[EXCERPTED RECORDS Boundary: Start]

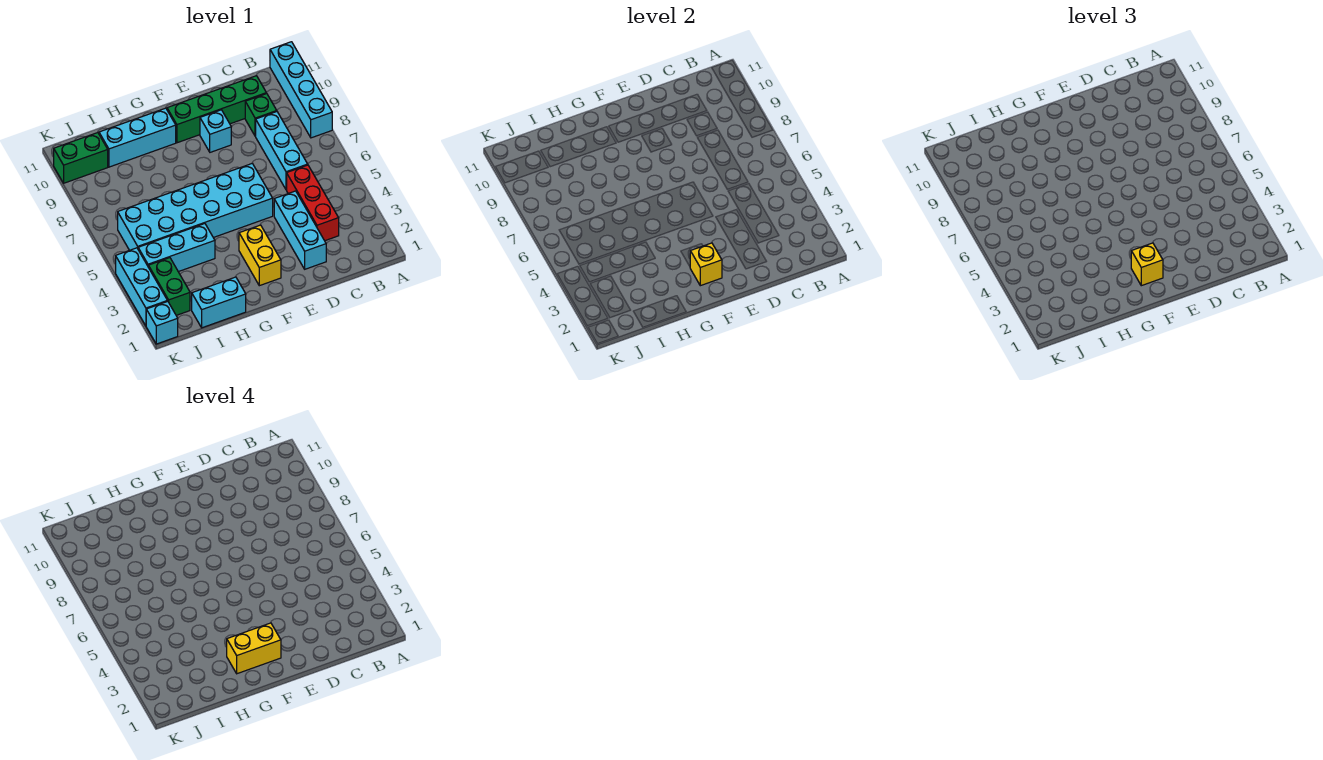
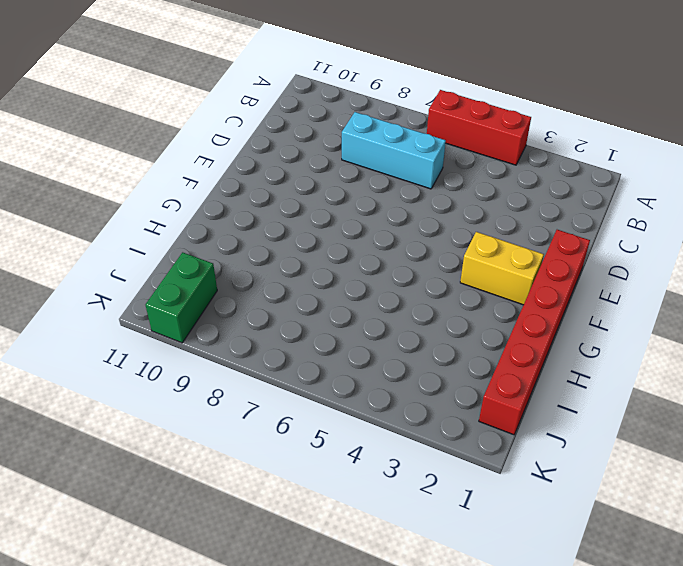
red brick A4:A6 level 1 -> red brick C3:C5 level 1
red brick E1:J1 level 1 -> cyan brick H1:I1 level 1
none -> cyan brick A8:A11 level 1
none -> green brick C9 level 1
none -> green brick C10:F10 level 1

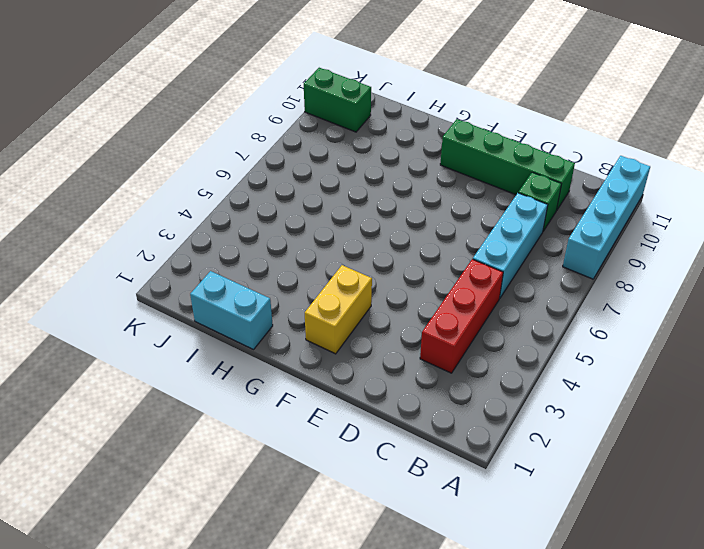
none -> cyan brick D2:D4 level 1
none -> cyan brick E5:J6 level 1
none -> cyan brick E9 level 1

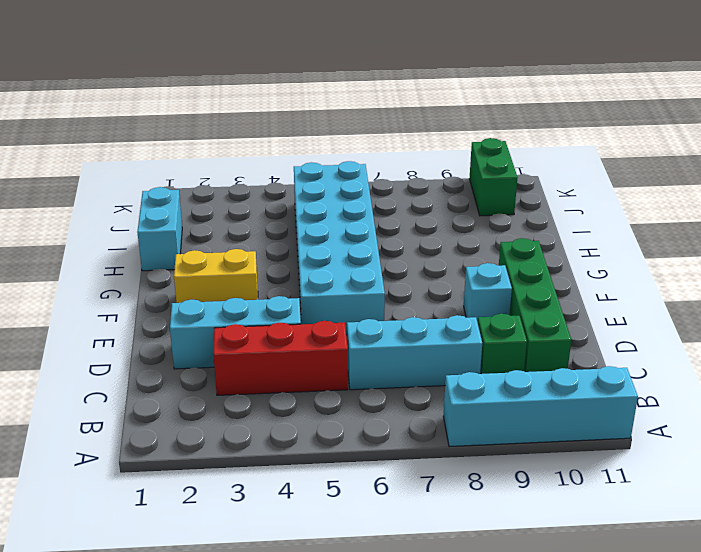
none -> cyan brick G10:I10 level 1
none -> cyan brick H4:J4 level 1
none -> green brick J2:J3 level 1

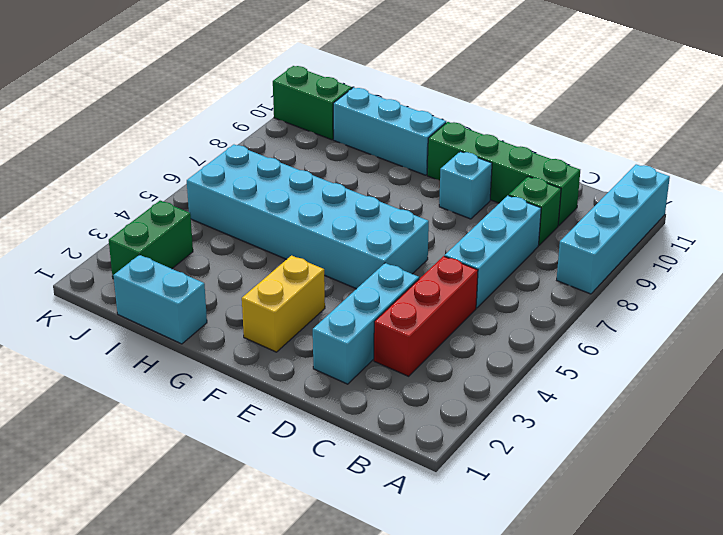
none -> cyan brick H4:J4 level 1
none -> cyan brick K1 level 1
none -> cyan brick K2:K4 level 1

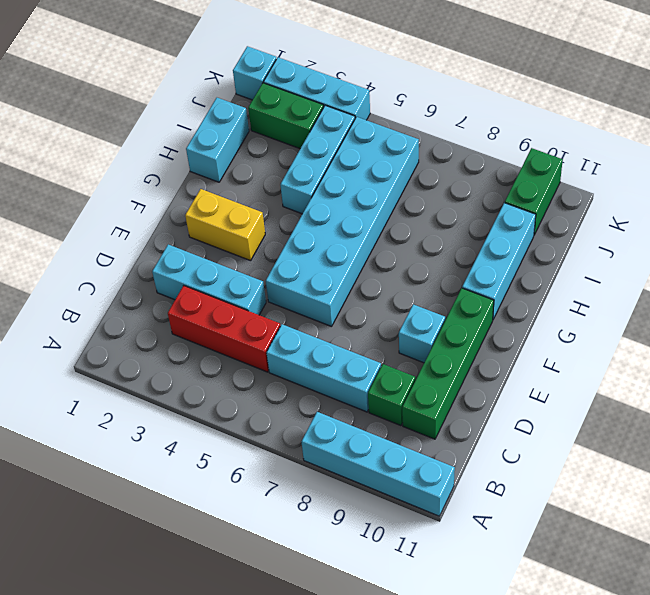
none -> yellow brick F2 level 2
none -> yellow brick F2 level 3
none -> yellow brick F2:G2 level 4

[EXCERPTED RECORDS Boundary: End]
[EXCERPTED RECORDS Boundary: Start]

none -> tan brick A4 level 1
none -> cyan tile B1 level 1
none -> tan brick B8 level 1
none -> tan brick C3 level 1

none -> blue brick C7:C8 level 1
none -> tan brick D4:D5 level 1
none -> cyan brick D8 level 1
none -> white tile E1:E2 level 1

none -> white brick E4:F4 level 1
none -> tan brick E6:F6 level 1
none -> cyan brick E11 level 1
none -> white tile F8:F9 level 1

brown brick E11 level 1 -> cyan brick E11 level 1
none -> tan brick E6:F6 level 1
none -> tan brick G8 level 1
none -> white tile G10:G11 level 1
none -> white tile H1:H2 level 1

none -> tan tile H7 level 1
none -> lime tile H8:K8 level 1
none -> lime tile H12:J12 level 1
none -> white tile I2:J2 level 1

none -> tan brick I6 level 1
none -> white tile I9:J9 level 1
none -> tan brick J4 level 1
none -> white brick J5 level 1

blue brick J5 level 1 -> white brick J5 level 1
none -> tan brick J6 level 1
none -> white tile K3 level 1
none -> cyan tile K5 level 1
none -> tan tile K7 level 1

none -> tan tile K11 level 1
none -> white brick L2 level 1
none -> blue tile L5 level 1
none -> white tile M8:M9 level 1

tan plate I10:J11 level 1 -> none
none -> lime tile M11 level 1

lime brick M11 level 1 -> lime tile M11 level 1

[EXCERPTED RECORDS Boundary: End]
[EXCERPTED RECORDS Boundary: Start]

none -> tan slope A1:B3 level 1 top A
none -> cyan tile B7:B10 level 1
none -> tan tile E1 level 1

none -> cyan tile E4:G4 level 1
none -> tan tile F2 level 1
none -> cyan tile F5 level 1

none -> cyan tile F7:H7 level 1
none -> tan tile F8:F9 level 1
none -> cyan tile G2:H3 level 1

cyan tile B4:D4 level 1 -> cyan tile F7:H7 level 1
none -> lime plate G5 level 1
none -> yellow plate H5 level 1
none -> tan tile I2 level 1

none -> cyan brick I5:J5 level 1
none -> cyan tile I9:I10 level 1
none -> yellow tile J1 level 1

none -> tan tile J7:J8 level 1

[EXCERPTED RECORDS Boundary: End]

» EXERCISE
Leave out every line above except those from the line with "none -> lime tile H12:J12 level 1" up to and including the line with "none -> cyan tile K5 level 1", and copy those exactly.

» ANSWER SECTION
none -> lime tile H12:J12 level 1
none -> white tile I2:J2 level 1

none -> tan brick I6 level 1
none -> white tile I9:J9 level 1
none -> tan brick J4 level 1
none -> white brick J5 level 1

blue brick J5 level 1 -> white brick J5 level 1
none -> tan brick J6 level 1
none -> white tile K3 level 1
none -> cyan tile K5 level 1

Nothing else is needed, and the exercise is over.